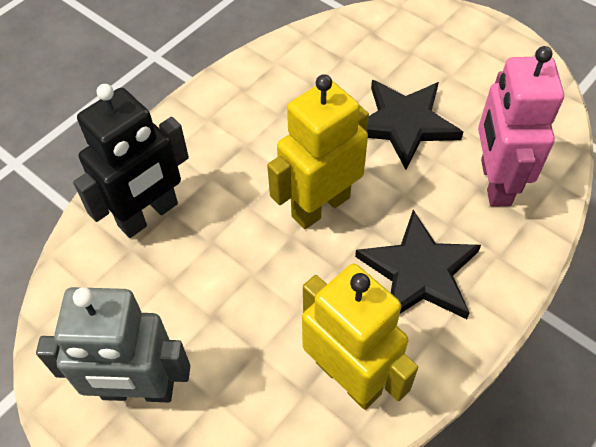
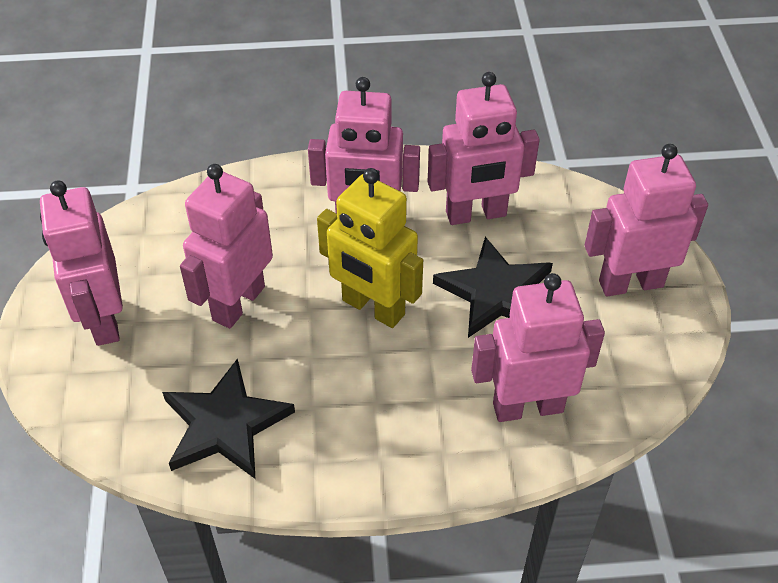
black robot: 1 -> 0
grey robot: 1 -> 0
pink robot: 1 -> 6
yellow robot: 2 -> 1

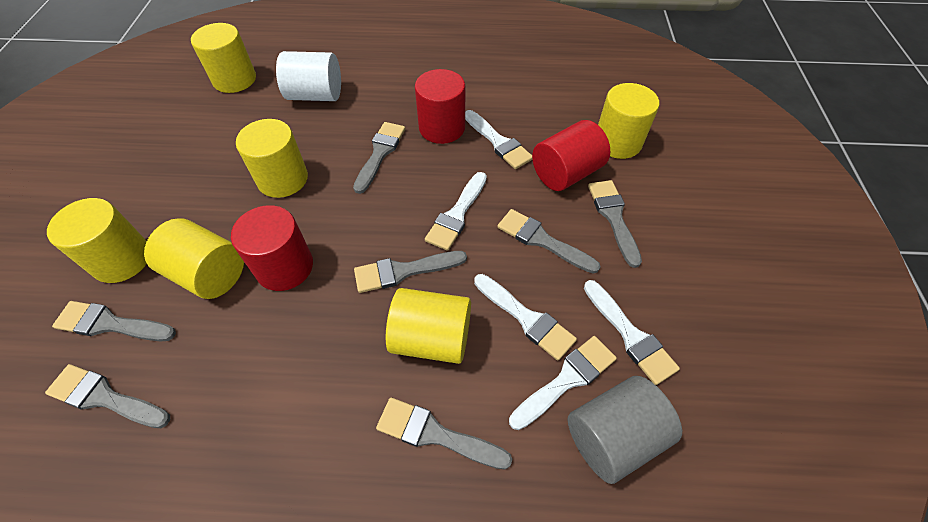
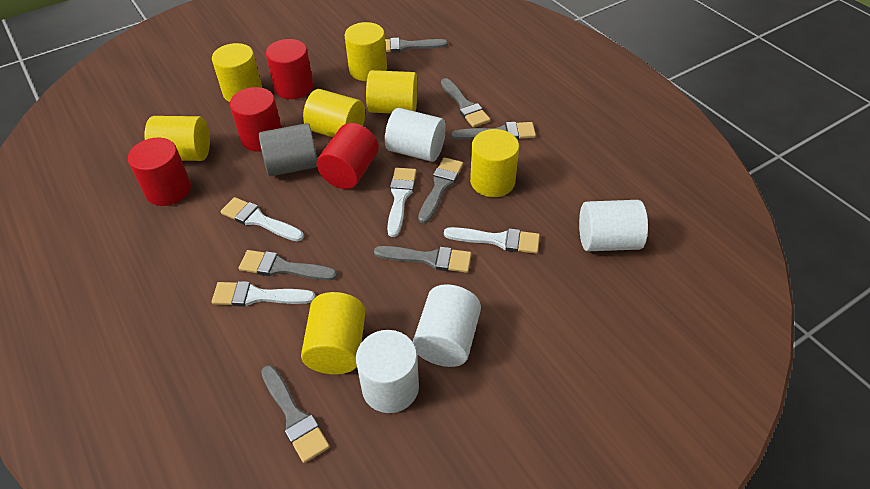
red cylinder: 3 -> 4
white brush: 5 -> 4
white cylinder: 1 -> 4
yellow cylinder: 6 -> 7

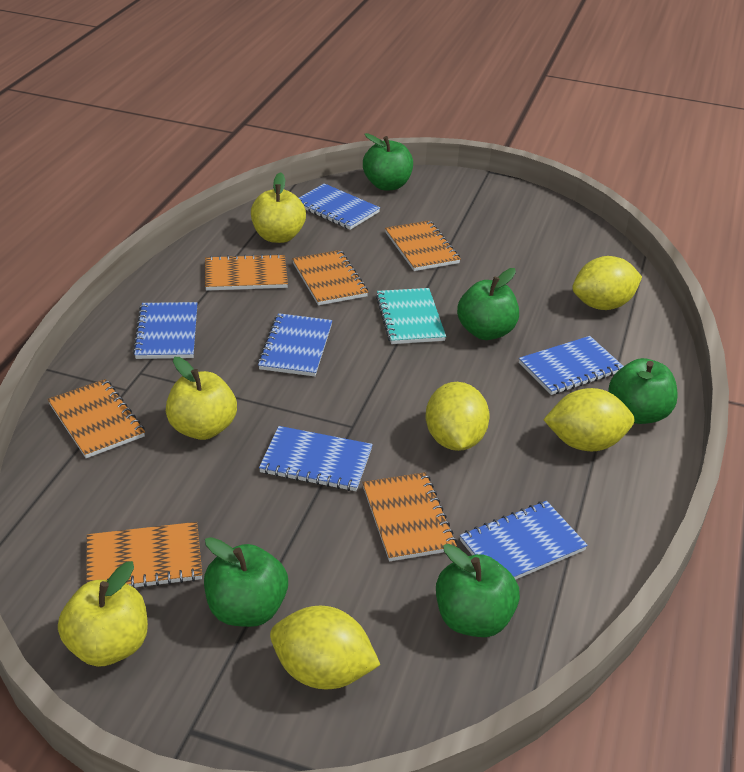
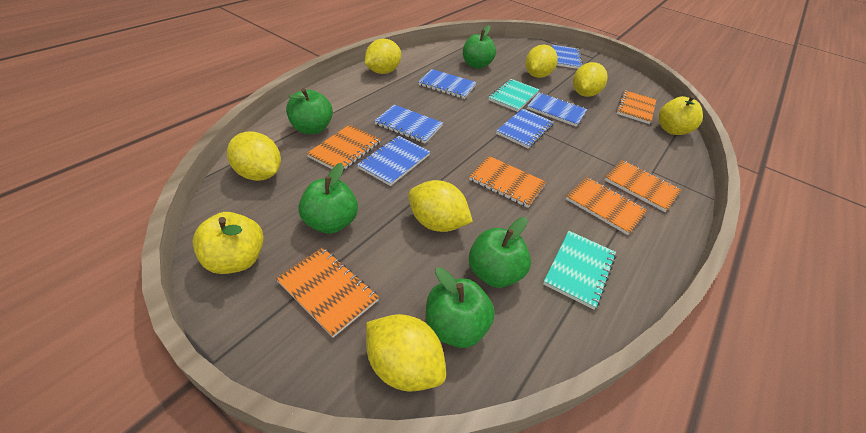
turquoise notebook: 1 -> 2
yellow apple: 3 -> 2
yellow lemon: 4 -> 6

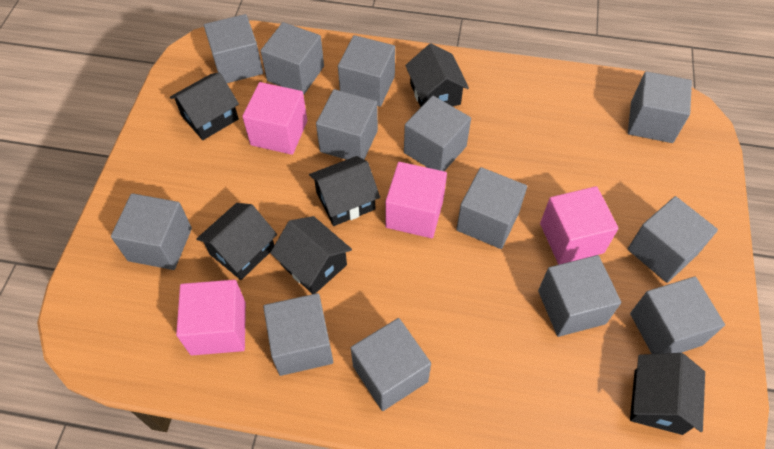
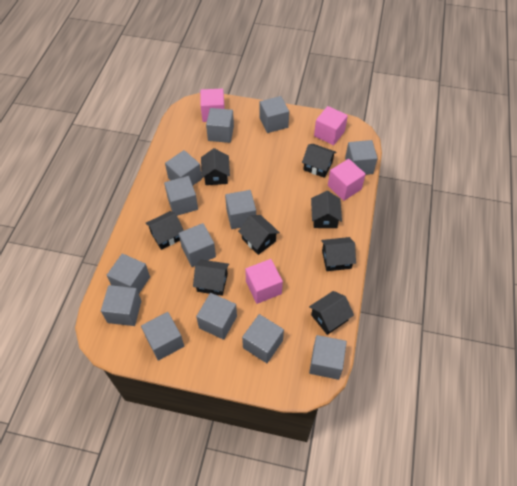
black house: 6 -> 8

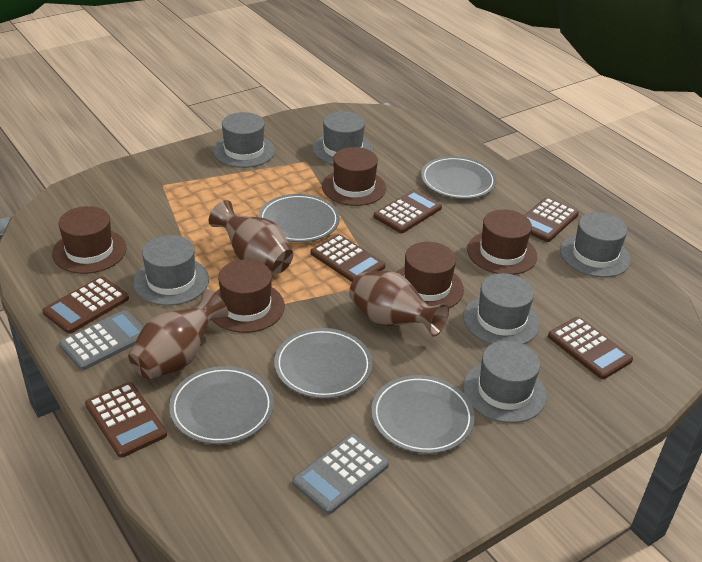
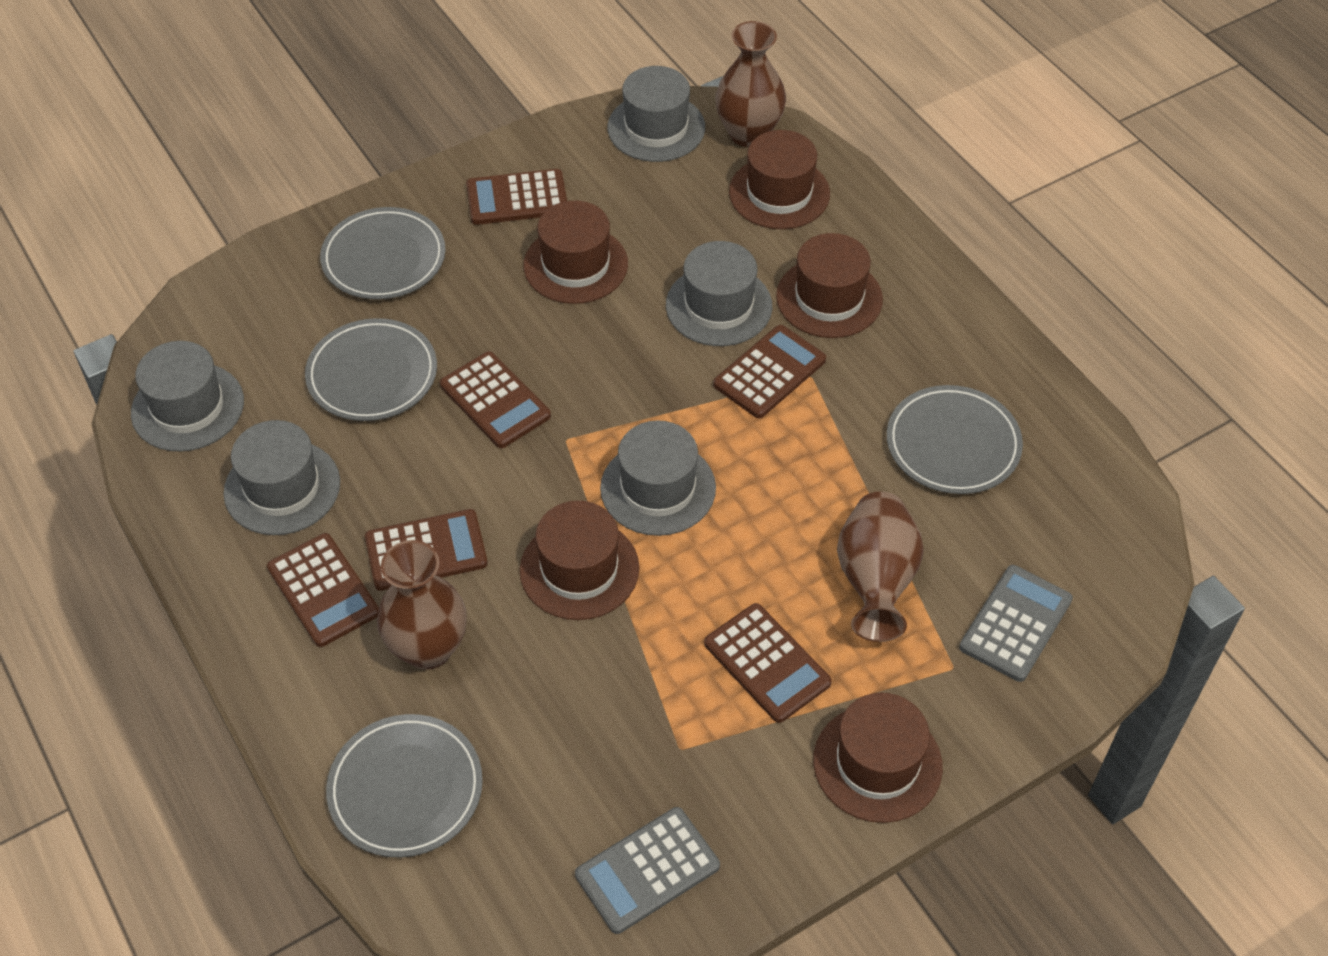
grey hat: 6 -> 5
grey plate: 5 -> 4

• • •

:: WHAT THE TASK ASKS ::
Pull out every line of the records that includes the string "yellow".

:: SOLUTION BELOW ::
yellow robot: 2 -> 1
yellow cylinder: 6 -> 7
yellow apple: 3 -> 2
yellow lemon: 4 -> 6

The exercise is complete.